- **Data to use**:

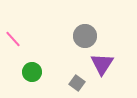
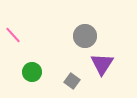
pink line: moved 4 px up
gray square: moved 5 px left, 2 px up
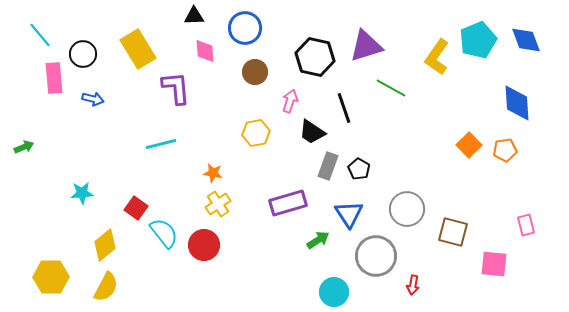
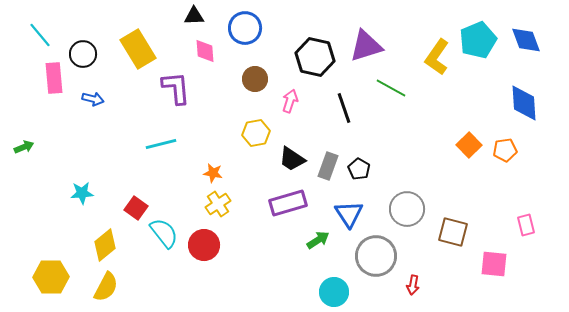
brown circle at (255, 72): moved 7 px down
blue diamond at (517, 103): moved 7 px right
black trapezoid at (312, 132): moved 20 px left, 27 px down
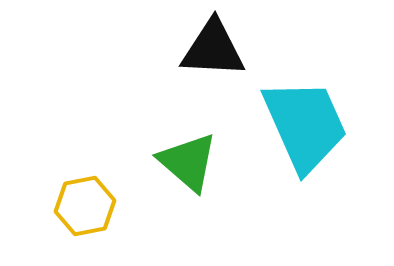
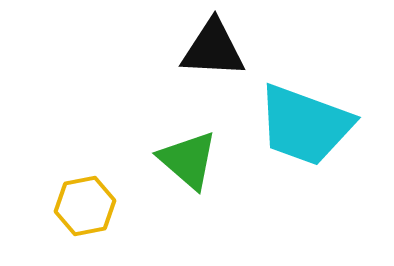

- **What the task requires**: Rewrite the records above as a Markdown table with the columns "Row" and "Line," numbering each row and skipping blank lines. Leave the pictures out of the answer.

- **Completed task**:
| Row | Line |
|---|---|
| 1 | pink line: moved 4 px up |
| 2 | gray square: moved 5 px left, 2 px up |
| 3 | brown circle at (255, 72): moved 7 px down |
| 4 | blue diamond at (517, 103): moved 7 px right |
| 5 | black trapezoid at (312, 132): moved 20 px left, 27 px down |